* _What the task asks_
I'd like the number of lines in the material below that include the word "moved", written with no other text.

* _Data provided_
*** Begin section ***

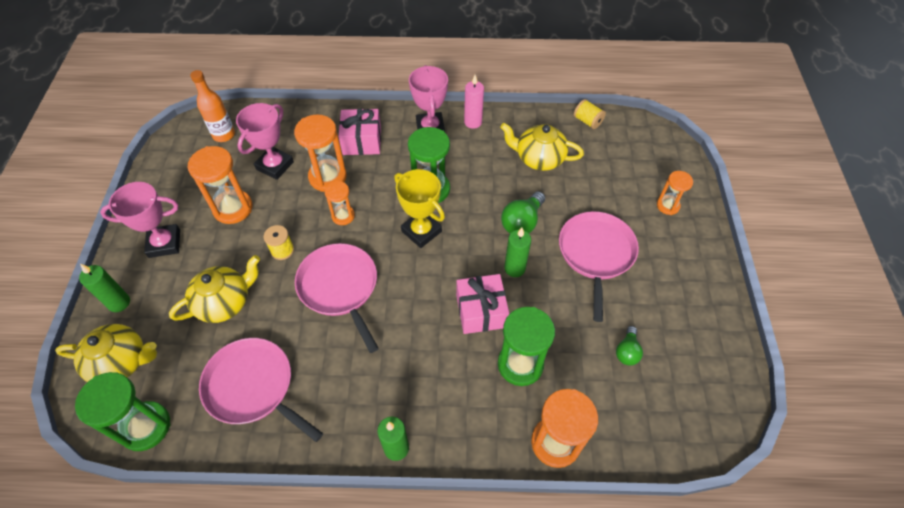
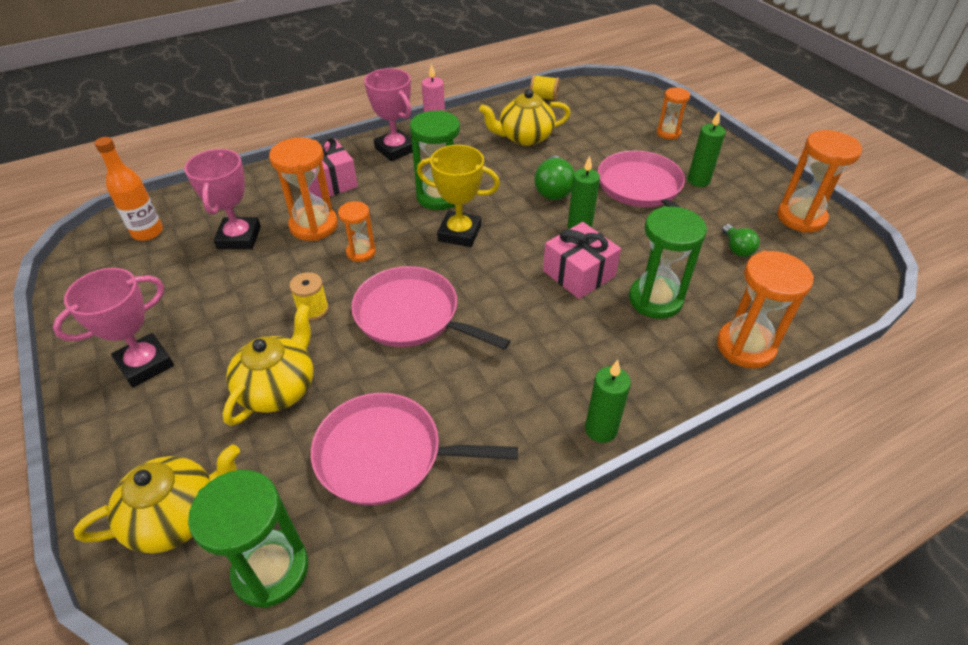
camera: 30 degrees left, 10 degrees down
green candle [79,264,130,312] -> green candle moved to [688,111,726,187]
orange hourglass [188,146,252,224] -> orange hourglass moved to [777,130,862,233]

*** End section ***

* _Solution to this problem_
2